--- What the exercise asks ---
Please take the lines from the one holding "before: pink strawberry" through the one holding "pos1: [602, 204]" in the data below and copy them exactly.

Object change listings
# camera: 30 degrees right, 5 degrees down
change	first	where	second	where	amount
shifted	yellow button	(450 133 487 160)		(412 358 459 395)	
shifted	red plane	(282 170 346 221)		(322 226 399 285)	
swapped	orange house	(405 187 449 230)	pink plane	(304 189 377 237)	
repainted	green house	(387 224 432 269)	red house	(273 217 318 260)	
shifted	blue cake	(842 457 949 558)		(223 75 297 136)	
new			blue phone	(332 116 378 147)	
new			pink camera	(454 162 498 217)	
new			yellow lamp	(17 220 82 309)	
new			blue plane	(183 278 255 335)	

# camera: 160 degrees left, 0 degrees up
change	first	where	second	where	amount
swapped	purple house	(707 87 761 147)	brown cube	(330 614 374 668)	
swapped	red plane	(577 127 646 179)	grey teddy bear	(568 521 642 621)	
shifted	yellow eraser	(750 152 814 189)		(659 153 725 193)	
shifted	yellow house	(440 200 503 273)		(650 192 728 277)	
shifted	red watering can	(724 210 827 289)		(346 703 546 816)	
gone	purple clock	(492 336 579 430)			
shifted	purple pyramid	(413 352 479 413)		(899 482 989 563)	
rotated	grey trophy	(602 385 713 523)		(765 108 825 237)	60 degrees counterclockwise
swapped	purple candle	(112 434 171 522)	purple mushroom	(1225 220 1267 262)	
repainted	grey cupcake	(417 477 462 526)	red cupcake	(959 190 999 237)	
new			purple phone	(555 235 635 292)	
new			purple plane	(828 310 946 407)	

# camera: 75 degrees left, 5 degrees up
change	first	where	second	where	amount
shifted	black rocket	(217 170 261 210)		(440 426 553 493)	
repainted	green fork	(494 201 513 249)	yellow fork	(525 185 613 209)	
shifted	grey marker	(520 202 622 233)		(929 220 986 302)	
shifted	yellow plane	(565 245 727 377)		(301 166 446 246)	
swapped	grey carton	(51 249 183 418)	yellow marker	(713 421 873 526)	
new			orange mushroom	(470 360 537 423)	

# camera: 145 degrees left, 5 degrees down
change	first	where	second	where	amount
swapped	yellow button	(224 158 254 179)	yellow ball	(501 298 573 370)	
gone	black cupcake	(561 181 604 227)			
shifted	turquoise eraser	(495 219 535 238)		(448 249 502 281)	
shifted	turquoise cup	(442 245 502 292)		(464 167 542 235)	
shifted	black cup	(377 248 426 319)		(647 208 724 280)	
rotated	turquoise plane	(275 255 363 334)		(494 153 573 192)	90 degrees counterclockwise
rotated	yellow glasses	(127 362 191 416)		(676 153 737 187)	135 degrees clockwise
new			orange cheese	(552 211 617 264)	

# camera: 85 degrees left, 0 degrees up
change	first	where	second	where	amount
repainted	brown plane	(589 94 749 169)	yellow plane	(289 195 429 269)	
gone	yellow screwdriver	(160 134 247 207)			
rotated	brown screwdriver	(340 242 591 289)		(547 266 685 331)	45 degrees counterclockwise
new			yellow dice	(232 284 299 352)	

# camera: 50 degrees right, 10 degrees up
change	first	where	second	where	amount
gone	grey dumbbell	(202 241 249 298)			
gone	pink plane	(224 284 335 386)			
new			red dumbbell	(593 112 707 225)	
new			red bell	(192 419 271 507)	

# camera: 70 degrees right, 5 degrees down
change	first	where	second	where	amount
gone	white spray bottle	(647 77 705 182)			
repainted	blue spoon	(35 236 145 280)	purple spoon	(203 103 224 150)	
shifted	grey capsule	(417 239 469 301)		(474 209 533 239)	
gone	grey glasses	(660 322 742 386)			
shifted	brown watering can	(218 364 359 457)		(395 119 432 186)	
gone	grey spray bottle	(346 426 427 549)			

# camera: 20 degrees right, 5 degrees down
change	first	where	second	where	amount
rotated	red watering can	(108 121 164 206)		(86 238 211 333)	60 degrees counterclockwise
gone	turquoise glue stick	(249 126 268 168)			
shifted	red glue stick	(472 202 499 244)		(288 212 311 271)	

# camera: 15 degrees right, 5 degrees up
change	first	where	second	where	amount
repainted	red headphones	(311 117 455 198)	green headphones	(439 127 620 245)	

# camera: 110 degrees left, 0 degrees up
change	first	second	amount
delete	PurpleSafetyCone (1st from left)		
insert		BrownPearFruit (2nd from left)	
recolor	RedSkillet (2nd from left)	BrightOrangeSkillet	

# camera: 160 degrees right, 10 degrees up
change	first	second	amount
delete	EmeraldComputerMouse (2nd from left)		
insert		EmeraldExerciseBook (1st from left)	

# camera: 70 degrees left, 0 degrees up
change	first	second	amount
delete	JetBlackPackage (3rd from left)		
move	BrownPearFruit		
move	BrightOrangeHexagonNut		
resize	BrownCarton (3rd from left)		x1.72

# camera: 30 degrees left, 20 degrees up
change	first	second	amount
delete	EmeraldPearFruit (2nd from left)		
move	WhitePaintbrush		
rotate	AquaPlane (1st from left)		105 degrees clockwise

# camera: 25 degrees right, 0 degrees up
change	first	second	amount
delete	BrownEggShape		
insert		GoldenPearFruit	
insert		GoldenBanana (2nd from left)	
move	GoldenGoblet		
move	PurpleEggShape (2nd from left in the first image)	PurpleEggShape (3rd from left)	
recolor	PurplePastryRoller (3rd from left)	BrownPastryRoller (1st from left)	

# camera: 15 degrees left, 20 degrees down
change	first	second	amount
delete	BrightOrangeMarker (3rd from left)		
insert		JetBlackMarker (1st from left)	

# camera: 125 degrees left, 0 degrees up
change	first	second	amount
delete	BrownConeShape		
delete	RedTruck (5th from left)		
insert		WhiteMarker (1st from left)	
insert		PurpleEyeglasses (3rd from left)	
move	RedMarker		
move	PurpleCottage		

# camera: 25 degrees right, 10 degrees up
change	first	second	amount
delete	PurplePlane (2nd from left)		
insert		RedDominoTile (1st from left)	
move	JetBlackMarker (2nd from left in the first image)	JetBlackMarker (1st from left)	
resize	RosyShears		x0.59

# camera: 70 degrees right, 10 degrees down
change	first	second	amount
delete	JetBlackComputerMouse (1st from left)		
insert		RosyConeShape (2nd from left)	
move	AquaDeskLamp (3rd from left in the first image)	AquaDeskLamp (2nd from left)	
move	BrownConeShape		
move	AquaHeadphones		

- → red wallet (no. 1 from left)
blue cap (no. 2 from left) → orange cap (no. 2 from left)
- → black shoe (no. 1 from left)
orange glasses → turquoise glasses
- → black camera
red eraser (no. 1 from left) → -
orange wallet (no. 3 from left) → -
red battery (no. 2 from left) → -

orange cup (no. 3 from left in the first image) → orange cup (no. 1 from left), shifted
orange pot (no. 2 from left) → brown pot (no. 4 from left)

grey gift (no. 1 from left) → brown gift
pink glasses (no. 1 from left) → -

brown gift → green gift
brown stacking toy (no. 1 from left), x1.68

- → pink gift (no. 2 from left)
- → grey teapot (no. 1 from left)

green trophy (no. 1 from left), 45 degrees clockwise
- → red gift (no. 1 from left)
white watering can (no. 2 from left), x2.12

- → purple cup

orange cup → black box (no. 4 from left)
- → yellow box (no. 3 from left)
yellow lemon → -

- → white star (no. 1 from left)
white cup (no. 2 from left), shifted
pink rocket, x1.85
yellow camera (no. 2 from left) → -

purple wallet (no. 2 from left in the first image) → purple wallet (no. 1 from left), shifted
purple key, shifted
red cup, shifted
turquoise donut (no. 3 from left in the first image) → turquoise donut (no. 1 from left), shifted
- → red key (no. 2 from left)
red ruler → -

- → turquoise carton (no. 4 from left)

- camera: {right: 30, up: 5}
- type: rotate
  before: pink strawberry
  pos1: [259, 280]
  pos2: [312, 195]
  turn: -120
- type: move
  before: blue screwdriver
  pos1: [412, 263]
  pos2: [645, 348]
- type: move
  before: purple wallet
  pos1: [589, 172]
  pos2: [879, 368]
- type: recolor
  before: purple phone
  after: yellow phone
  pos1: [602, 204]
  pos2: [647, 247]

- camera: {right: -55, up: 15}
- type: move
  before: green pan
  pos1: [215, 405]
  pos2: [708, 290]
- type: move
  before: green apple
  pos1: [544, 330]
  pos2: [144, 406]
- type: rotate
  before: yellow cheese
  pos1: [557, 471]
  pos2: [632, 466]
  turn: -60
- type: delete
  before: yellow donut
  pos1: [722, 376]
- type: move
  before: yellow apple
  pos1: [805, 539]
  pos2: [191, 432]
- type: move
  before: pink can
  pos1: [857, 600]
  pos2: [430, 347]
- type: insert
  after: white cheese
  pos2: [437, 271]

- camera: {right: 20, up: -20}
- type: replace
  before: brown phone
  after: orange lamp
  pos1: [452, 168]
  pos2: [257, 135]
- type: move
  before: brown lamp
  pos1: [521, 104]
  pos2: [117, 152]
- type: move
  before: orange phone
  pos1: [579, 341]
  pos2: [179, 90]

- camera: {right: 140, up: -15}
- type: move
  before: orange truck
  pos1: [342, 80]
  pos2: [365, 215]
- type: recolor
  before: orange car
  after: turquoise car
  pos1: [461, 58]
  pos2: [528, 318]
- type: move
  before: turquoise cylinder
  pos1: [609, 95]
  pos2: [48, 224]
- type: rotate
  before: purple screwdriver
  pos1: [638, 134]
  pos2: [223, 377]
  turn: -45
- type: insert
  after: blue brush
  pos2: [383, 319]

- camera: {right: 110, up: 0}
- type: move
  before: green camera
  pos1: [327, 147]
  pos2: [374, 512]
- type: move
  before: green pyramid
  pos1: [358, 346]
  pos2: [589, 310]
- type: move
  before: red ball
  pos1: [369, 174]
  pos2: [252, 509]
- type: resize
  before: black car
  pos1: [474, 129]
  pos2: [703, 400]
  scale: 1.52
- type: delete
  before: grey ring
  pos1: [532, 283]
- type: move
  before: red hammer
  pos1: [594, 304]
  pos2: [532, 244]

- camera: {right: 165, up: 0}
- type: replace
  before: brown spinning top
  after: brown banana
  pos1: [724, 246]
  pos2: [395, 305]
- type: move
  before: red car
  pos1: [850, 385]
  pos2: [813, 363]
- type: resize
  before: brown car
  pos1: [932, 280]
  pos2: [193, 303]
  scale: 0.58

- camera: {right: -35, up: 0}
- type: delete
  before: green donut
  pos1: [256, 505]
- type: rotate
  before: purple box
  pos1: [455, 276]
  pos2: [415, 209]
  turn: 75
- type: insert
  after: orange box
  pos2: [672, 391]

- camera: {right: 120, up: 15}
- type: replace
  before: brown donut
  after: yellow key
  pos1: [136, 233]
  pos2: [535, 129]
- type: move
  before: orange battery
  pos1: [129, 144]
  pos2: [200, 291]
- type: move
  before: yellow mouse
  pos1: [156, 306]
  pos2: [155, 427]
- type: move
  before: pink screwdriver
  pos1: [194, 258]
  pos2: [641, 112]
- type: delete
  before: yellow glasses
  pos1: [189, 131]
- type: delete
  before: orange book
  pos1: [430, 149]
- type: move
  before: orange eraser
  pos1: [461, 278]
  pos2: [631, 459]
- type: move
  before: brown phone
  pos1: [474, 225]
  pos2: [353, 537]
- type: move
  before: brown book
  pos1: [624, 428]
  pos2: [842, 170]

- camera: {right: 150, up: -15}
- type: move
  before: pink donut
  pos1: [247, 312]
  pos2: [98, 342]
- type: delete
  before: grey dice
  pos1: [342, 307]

--- Result of the exercise ---
  before: pink strawberry
  pos1: [259, 280]
  pos2: [312, 195]
  turn: -120
- type: move
  before: blue screwdriver
  pos1: [412, 263]
  pos2: [645, 348]
- type: move
  before: purple wallet
  pos1: [589, 172]
  pos2: [879, 368]
- type: recolor
  before: purple phone
  after: yellow phone
  pos1: [602, 204]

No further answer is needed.